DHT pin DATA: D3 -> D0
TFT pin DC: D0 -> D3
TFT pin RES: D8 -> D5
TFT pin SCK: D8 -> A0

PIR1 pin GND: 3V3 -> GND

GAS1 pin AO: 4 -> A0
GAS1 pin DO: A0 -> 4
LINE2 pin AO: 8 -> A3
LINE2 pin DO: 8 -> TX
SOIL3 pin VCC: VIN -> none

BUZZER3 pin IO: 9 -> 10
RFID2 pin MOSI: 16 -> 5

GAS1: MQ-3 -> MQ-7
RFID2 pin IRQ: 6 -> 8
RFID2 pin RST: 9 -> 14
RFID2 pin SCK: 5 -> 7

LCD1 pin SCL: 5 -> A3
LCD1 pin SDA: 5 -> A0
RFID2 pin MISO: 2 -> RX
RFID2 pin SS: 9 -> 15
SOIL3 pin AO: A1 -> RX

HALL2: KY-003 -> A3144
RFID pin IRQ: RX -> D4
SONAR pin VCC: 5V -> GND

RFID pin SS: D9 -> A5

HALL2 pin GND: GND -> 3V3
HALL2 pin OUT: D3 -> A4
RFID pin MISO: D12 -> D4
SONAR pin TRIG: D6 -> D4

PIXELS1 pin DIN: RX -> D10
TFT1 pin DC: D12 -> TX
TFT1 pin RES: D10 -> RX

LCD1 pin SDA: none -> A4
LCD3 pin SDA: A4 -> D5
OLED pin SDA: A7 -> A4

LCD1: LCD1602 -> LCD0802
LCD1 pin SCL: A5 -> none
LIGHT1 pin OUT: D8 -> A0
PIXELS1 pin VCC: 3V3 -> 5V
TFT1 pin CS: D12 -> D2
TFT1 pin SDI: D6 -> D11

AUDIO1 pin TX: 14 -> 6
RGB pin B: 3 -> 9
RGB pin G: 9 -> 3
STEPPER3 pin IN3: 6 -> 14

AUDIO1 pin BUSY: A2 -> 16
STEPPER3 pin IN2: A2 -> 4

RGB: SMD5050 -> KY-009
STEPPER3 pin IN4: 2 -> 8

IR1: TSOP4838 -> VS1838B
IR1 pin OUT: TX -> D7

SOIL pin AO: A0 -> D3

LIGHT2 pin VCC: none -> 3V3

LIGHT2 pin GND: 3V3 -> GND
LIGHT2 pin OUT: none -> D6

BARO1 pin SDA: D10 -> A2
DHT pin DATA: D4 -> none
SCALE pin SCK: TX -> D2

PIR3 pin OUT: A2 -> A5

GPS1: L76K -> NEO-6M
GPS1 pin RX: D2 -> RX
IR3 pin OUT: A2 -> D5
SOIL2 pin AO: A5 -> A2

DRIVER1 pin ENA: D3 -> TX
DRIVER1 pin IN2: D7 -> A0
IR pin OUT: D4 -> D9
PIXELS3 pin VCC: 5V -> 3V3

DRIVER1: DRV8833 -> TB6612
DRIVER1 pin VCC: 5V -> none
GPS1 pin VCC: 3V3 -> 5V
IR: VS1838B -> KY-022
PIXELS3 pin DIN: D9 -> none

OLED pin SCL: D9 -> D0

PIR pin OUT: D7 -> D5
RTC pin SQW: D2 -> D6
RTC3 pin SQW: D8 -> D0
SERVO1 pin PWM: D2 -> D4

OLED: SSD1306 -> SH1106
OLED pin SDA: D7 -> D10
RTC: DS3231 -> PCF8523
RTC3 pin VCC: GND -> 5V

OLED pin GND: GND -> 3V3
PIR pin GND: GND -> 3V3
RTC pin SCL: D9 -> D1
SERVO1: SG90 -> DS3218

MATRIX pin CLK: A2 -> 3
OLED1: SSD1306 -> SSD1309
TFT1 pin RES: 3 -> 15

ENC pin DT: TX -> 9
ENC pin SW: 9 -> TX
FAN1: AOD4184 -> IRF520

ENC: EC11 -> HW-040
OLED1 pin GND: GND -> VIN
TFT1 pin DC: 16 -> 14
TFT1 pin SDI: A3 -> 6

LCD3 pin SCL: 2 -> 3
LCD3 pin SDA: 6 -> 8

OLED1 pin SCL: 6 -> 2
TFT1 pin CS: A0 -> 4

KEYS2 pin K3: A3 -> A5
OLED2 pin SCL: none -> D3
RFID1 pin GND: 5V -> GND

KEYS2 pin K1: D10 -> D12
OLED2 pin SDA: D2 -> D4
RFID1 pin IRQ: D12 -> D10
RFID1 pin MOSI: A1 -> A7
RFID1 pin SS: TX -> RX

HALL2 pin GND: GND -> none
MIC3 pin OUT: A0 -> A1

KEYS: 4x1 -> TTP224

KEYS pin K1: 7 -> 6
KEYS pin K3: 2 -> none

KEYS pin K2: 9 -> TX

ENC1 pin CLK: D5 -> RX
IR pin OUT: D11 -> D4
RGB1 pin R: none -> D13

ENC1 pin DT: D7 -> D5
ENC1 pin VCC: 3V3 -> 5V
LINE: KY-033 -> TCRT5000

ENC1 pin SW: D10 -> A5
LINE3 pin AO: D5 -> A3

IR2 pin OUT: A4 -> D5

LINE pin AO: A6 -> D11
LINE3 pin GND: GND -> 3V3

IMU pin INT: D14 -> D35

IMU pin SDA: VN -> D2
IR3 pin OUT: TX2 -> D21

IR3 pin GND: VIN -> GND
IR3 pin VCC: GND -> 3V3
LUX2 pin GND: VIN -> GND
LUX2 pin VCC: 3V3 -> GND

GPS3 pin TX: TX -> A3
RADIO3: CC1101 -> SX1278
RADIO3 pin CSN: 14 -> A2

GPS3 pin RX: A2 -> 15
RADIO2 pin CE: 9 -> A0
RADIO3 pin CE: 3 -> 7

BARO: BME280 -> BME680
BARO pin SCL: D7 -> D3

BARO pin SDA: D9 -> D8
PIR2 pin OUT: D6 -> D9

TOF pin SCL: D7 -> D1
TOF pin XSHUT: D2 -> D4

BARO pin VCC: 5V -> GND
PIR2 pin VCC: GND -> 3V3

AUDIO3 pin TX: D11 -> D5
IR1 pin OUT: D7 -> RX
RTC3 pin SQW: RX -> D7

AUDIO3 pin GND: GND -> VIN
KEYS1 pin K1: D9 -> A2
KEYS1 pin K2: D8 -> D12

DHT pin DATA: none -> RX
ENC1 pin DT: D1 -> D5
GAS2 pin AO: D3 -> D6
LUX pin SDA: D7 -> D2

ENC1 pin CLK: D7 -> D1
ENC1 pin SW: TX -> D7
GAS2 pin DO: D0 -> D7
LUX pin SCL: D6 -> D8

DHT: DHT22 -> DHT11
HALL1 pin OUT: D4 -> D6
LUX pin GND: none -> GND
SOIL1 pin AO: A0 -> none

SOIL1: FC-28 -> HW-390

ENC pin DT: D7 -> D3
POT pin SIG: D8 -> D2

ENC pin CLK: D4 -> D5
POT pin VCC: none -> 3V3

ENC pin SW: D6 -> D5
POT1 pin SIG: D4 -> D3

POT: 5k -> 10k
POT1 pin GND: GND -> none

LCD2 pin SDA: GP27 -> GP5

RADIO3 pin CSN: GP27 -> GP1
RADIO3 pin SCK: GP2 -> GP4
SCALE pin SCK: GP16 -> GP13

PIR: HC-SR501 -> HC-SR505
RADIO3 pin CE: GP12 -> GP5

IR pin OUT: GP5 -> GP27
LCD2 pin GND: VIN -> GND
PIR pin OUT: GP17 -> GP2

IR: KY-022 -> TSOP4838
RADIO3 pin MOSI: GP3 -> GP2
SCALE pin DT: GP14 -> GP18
--------------------------------
- Assigned task
When "SCALE" shows up in a line of the material, report that line.

- Exercise solution
SCALE pin SCK: TX -> D2
SCALE pin SCK: GP16 -> GP13
SCALE pin DT: GP14 -> GP18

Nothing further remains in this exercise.